WORK REQUIRED —
A verbatim copy of the listing is needed; pictures are to be left out.

EXCERPTED RECORDS —
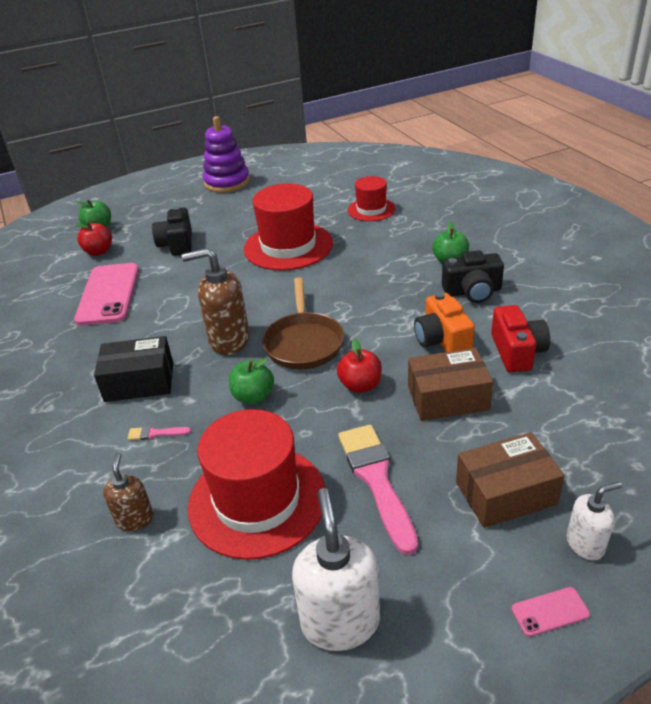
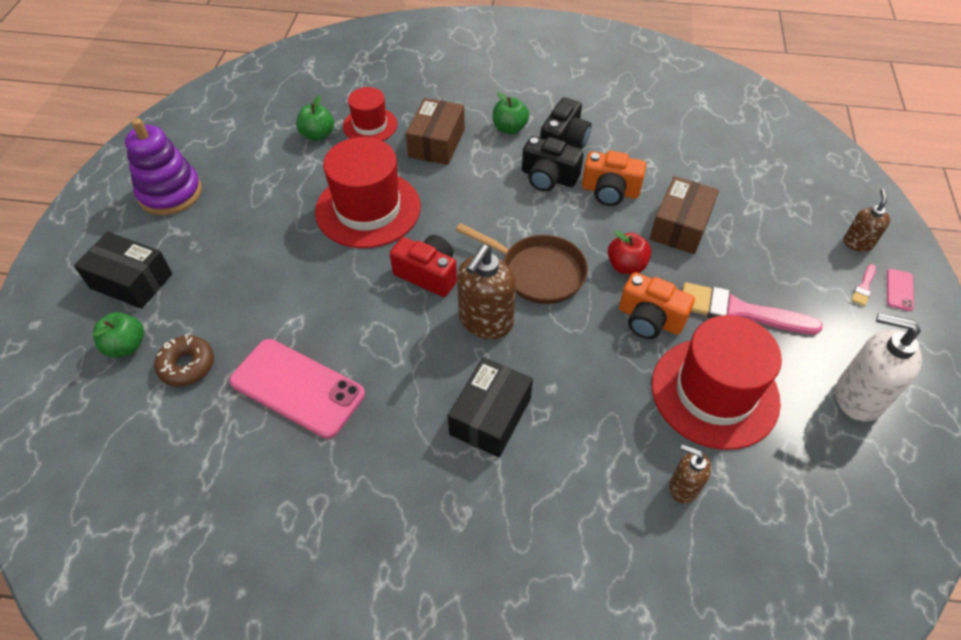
camera: 60 degrees left, 15 degrees up
red apple [75,222,112,256] -> brown donut [154,334,214,386]
pink brush [127,426,191,440] -> pink brush moved to [851,264,876,306]
black camera [152,206,192,256] -> black camera moved to [522,136,584,191]
green apple [229,358,274,404] -> green apple moved to [296,95,334,141]
brown box [456,432,565,528] -> brown box moved to [406,98,465,165]
red camera [491,305,550,372] -> red camera moved to [390,235,457,297]
white soap dispenser [567,482,622,560] -> brown soap dispenser [844,189,890,252]
none -> black box [74,232,172,309]
none -> orange camera [619,272,695,339]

RESPONSE BELOW —
camera: 60 degrees left, 15 degrees up
red apple [75,222,112,256] -> brown donut [154,334,214,386]
pink brush [127,426,191,440] -> pink brush moved to [851,264,876,306]
black camera [152,206,192,256] -> black camera moved to [522,136,584,191]
green apple [229,358,274,404] -> green apple moved to [296,95,334,141]
brown box [456,432,565,528] -> brown box moved to [406,98,465,165]
red camera [491,305,550,372] -> red camera moved to [390,235,457,297]
white soap dispenser [567,482,622,560] -> brown soap dispenser [844,189,890,252]
none -> black box [74,232,172,309]
none -> orange camera [619,272,695,339]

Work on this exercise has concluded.